- WORK ORDER -
From the first line of the data below through the line holding "tan slope F2:G3", output each line exactly and leave the pictures out.

- RECORDS SHOWN -

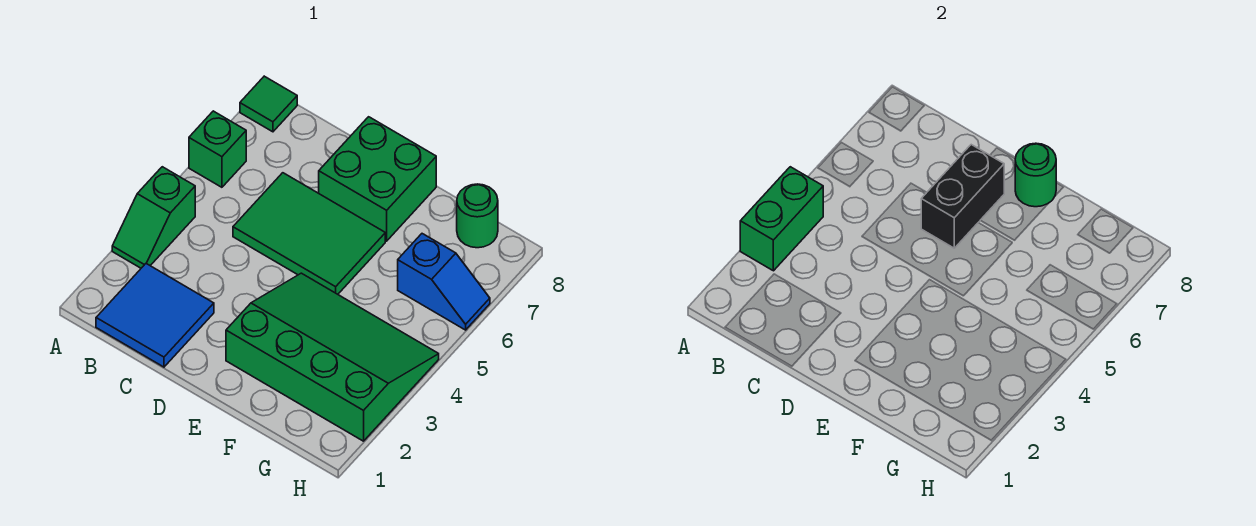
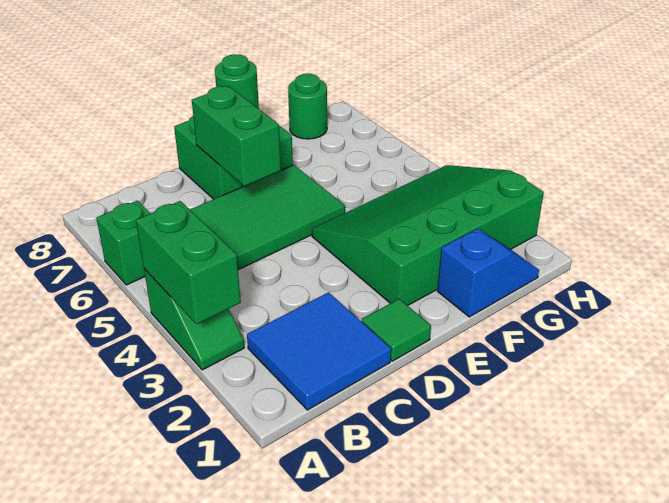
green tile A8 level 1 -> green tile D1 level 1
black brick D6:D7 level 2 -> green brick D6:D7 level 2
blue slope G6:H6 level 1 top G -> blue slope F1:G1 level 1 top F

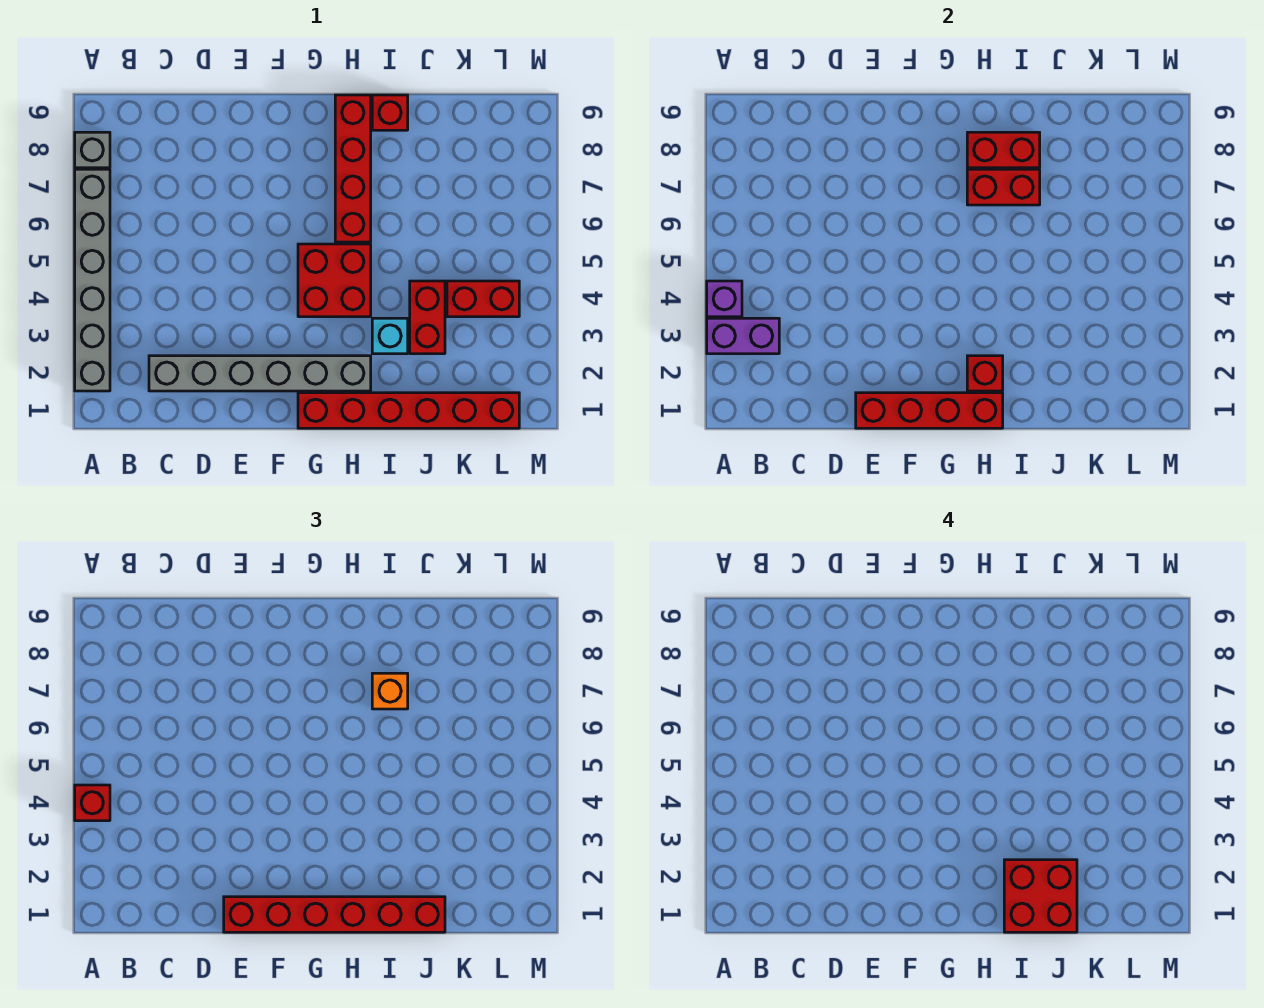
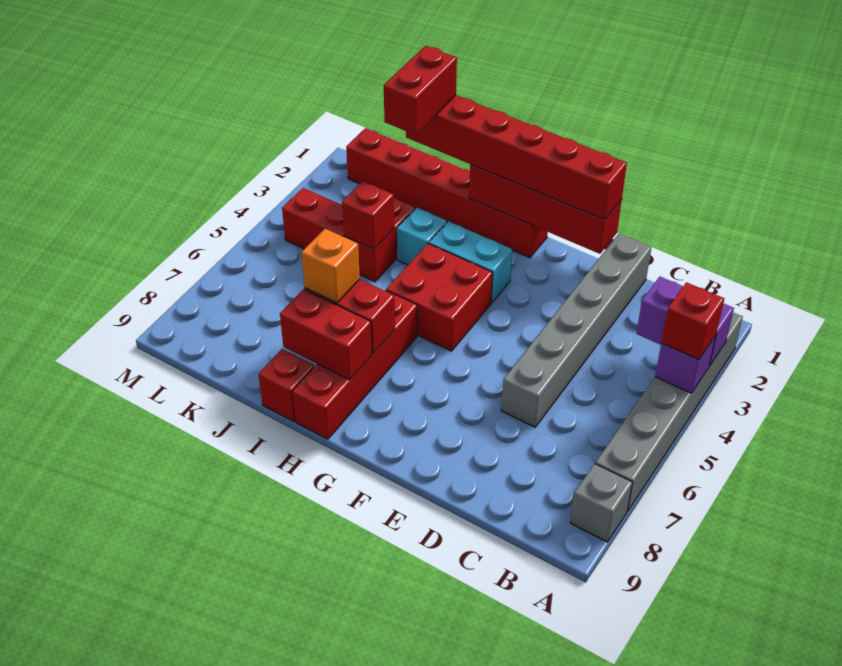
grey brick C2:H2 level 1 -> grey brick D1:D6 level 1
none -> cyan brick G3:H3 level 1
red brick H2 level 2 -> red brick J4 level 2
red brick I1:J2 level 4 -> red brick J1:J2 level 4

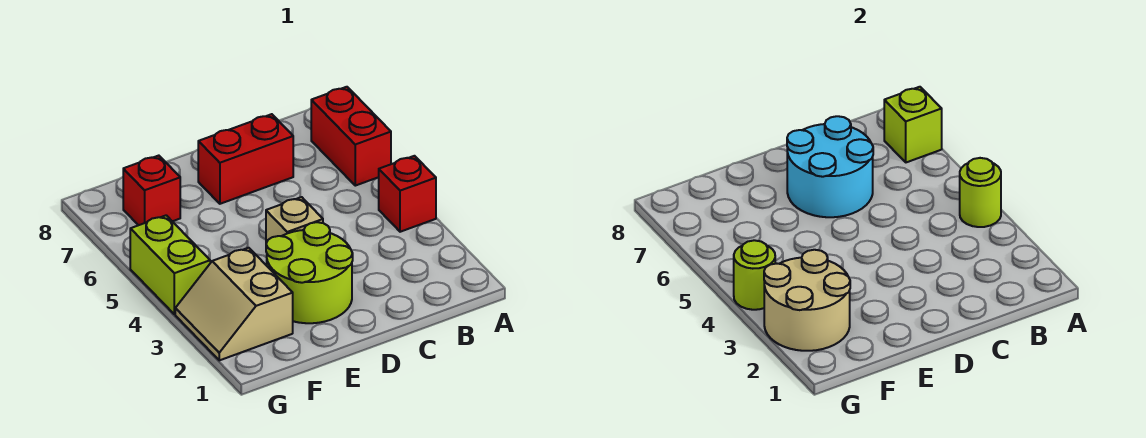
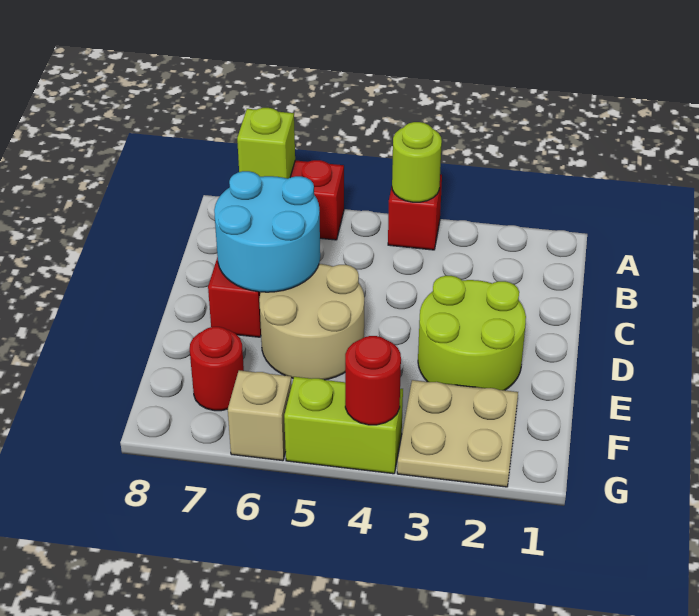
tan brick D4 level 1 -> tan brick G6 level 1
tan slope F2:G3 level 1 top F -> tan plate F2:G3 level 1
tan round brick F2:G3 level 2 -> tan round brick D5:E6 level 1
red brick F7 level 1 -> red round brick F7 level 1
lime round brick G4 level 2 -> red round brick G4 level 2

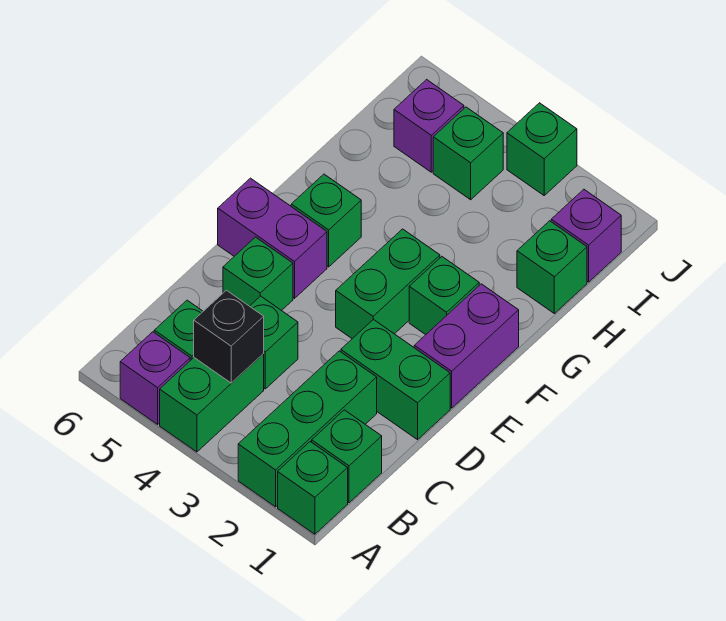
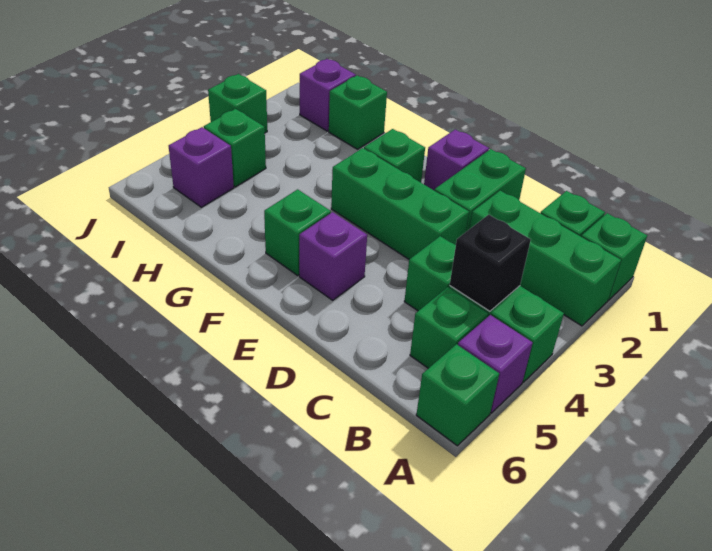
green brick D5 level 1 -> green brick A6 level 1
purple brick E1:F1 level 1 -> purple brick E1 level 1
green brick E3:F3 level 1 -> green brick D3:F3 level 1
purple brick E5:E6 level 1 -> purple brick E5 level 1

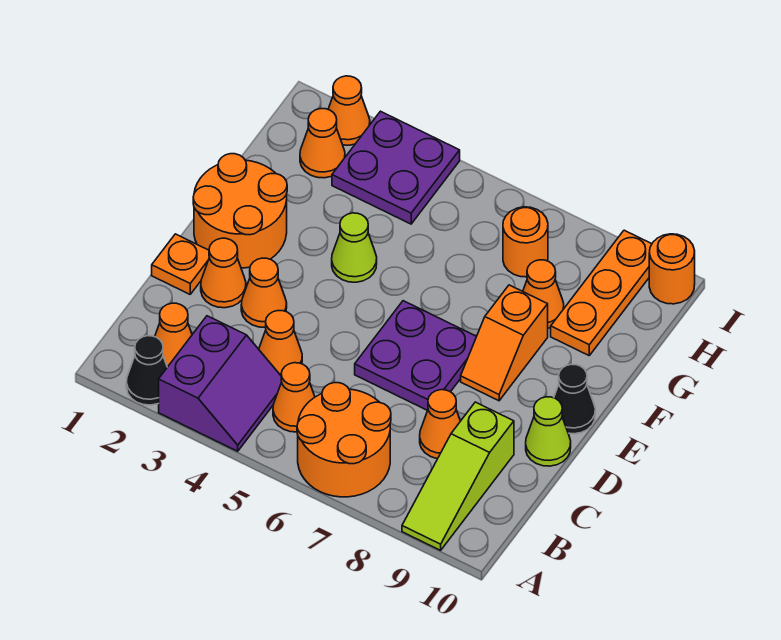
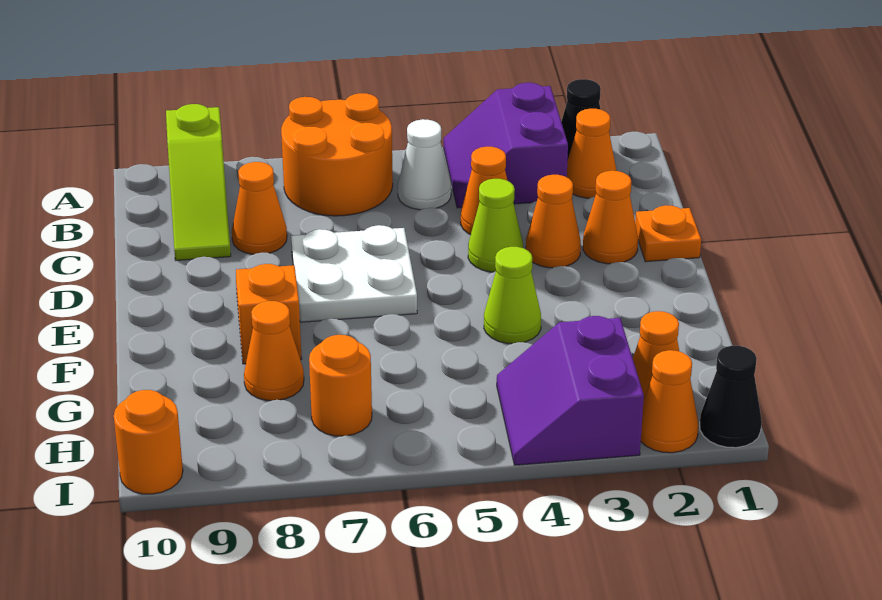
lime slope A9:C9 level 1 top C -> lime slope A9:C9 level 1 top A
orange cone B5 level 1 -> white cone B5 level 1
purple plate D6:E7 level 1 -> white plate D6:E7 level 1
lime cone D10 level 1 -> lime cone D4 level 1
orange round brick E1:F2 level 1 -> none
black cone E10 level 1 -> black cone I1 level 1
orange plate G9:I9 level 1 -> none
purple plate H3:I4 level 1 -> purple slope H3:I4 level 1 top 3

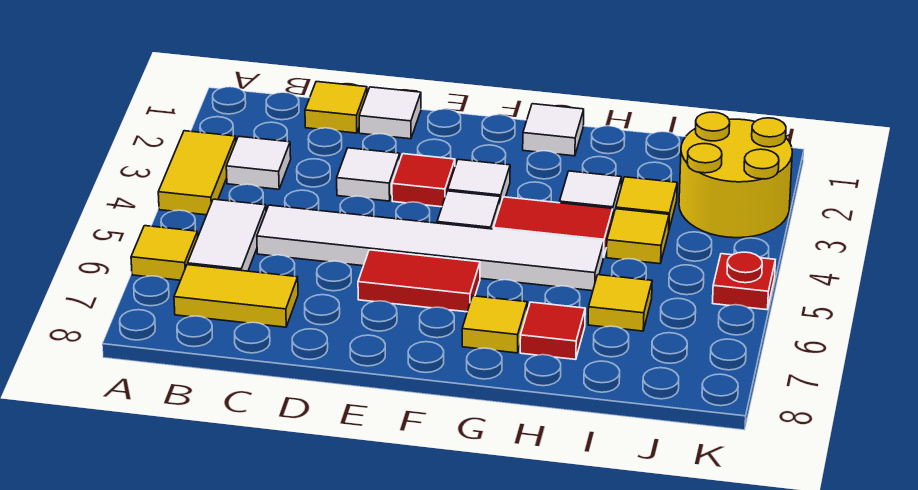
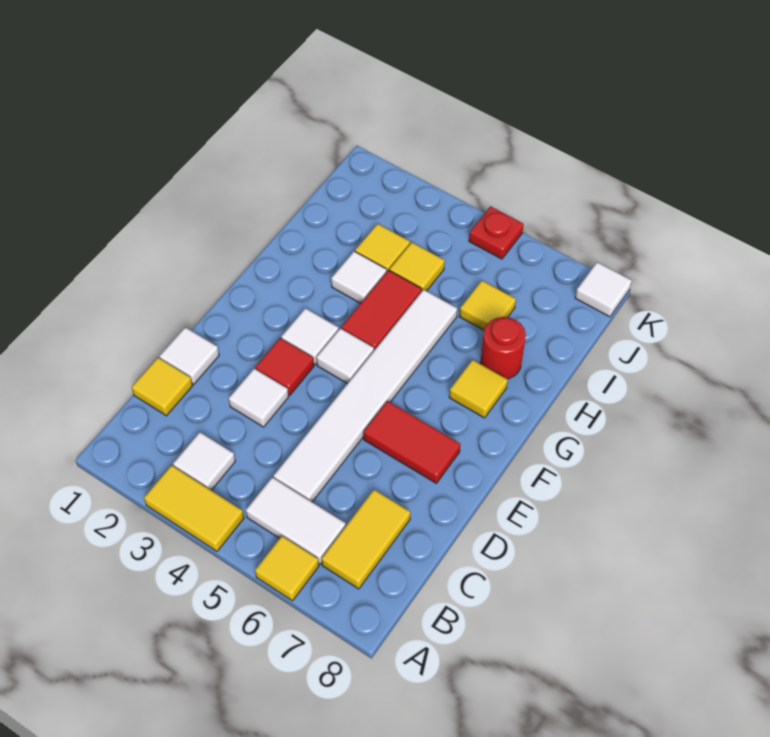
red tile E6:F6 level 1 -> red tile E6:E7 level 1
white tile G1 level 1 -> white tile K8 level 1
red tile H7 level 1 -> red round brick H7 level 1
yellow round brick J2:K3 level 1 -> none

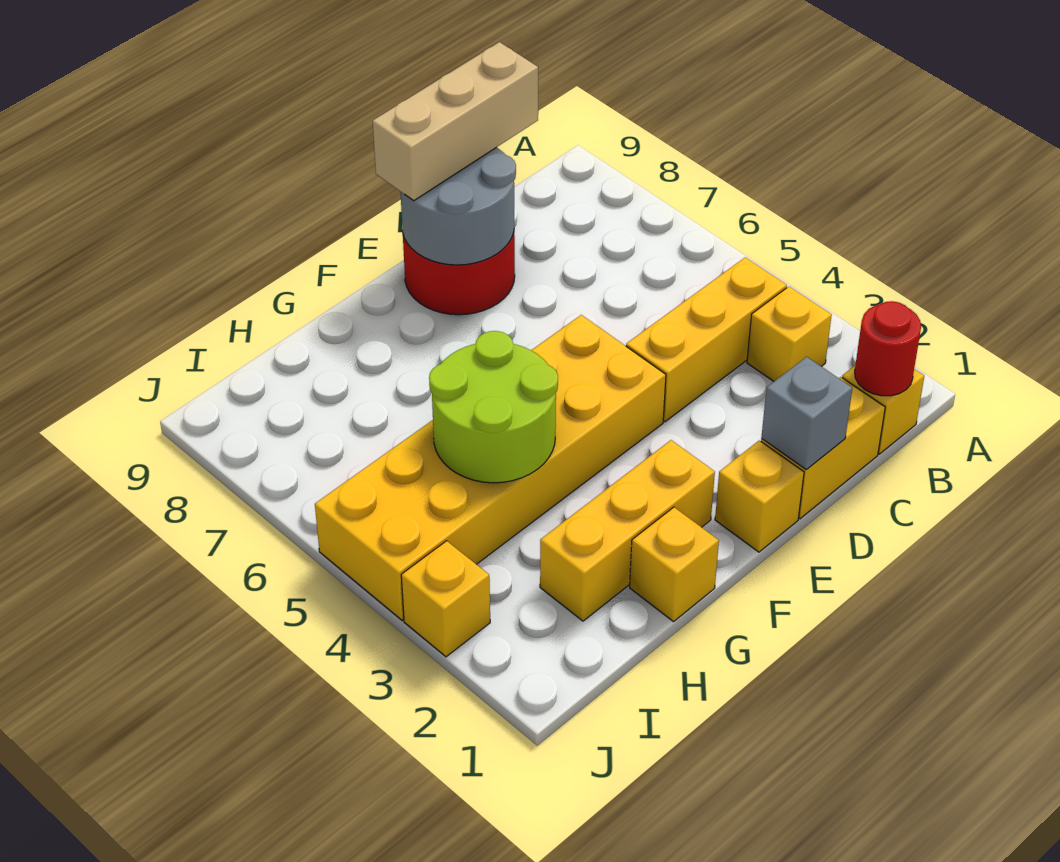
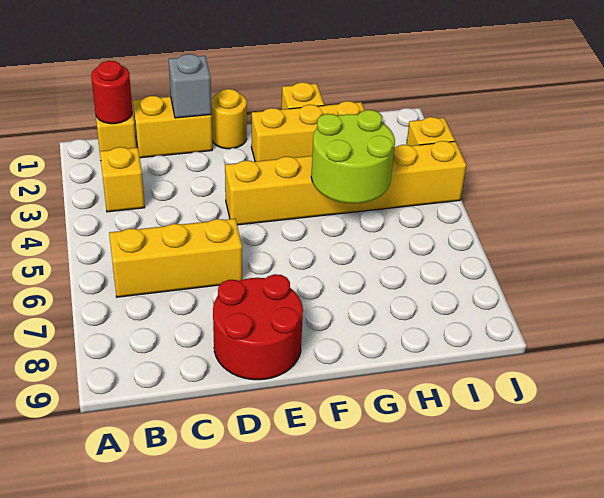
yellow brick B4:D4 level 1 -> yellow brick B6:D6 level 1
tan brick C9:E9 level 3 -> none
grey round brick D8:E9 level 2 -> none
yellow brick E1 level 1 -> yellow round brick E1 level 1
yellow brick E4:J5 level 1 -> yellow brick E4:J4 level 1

- ANSWER SECTION -
green tile A8 level 1 -> green tile D1 level 1
black brick D6:D7 level 2 -> green brick D6:D7 level 2
blue slope G6:H6 level 1 top G -> blue slope F1:G1 level 1 top F

grey brick C2:H2 level 1 -> grey brick D1:D6 level 1
none -> cyan brick G3:H3 level 1
red brick H2 level 2 -> red brick J4 level 2
red brick I1:J2 level 4 -> red brick J1:J2 level 4

tan brick D4 level 1 -> tan brick G6 level 1
tan slope F2:G3 level 1 top F -> tan plate F2:G3 level 1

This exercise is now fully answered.